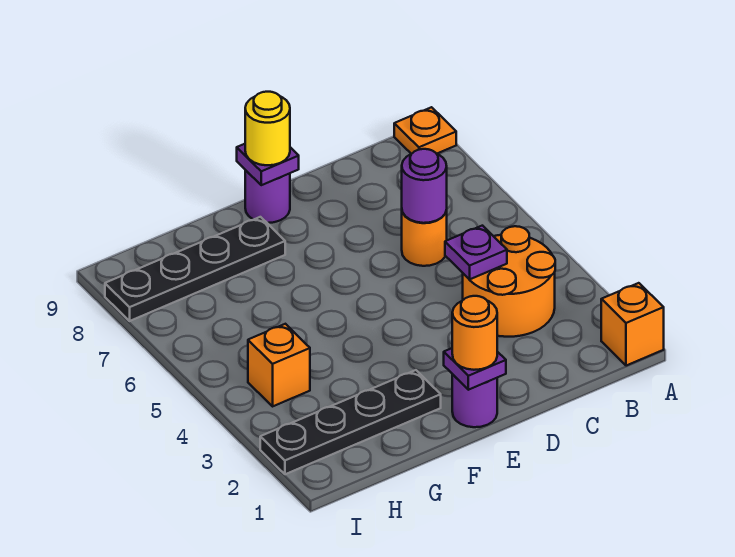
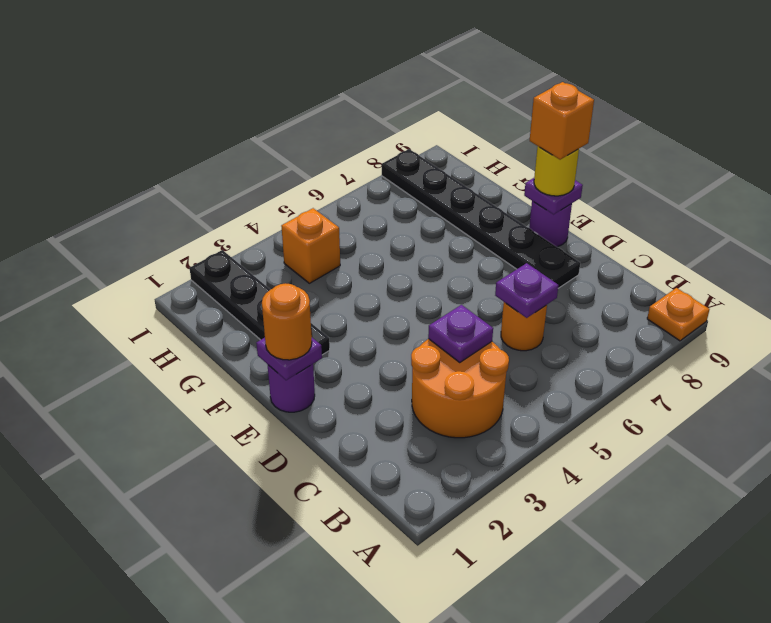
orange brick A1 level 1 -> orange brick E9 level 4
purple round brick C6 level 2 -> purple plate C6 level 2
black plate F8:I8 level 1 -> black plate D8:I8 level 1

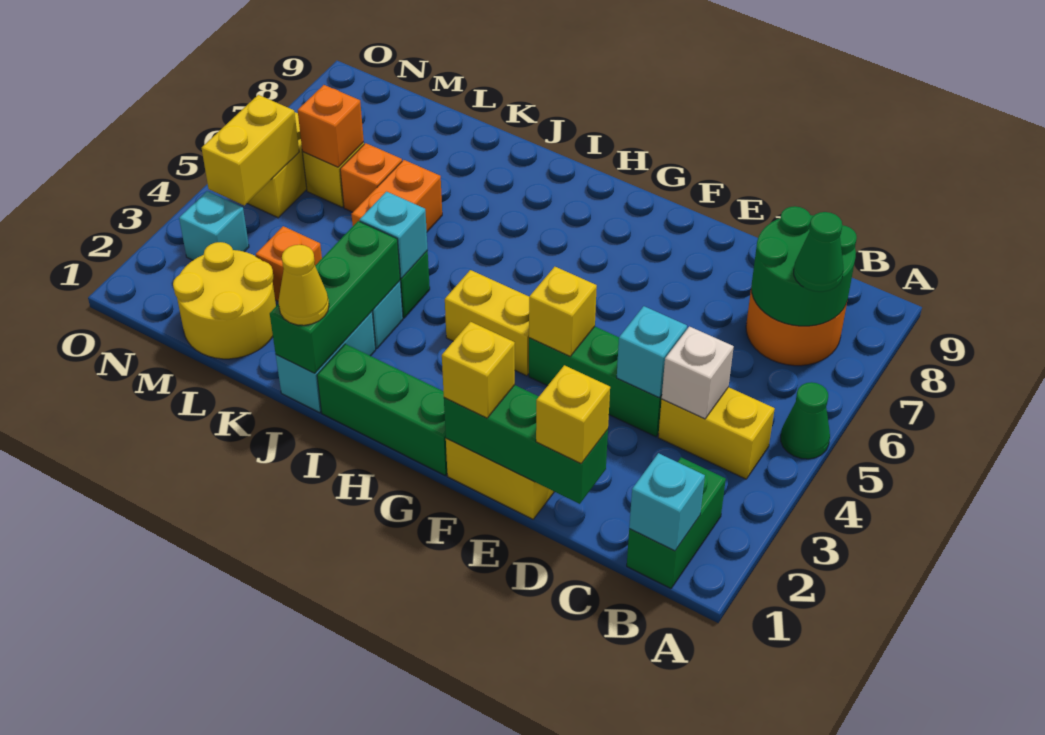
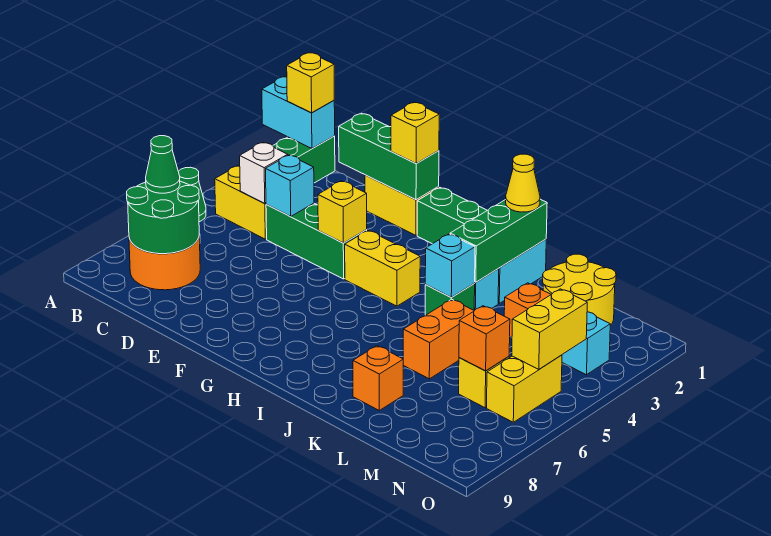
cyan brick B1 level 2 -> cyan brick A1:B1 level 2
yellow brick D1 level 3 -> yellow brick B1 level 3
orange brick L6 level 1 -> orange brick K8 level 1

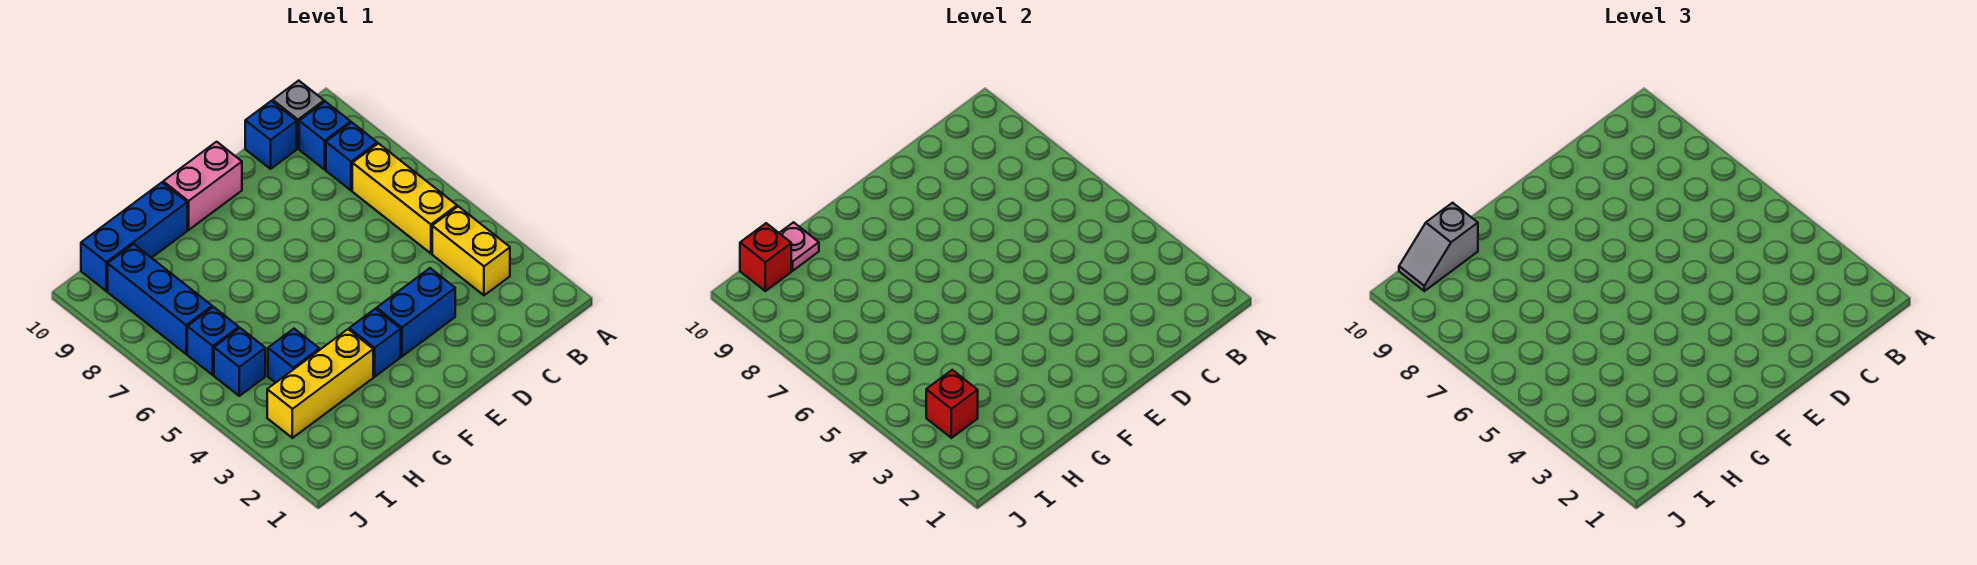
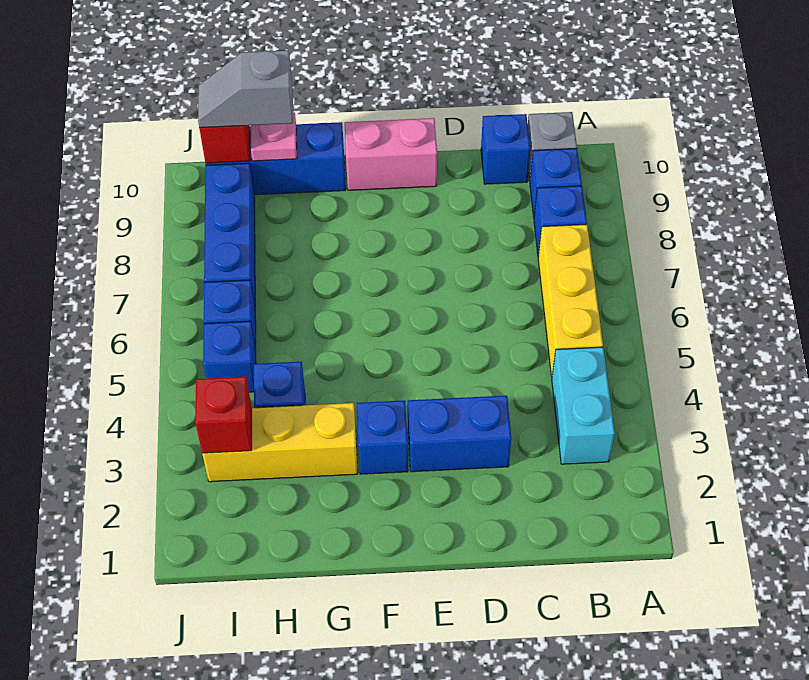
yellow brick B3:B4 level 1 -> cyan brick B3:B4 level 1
******
(TASK TO COMPLETE) When you copy the entries above, reproduce each line exactly and leave out any pictures.

(SOLUTION)
orange brick A1 level 1 -> orange brick E9 level 4
purple round brick C6 level 2 -> purple plate C6 level 2
black plate F8:I8 level 1 -> black plate D8:I8 level 1

cyan brick B1 level 2 -> cyan brick A1:B1 level 2
yellow brick D1 level 3 -> yellow brick B1 level 3
orange brick L6 level 1 -> orange brick K8 level 1

yellow brick B3:B4 level 1 -> cyan brick B3:B4 level 1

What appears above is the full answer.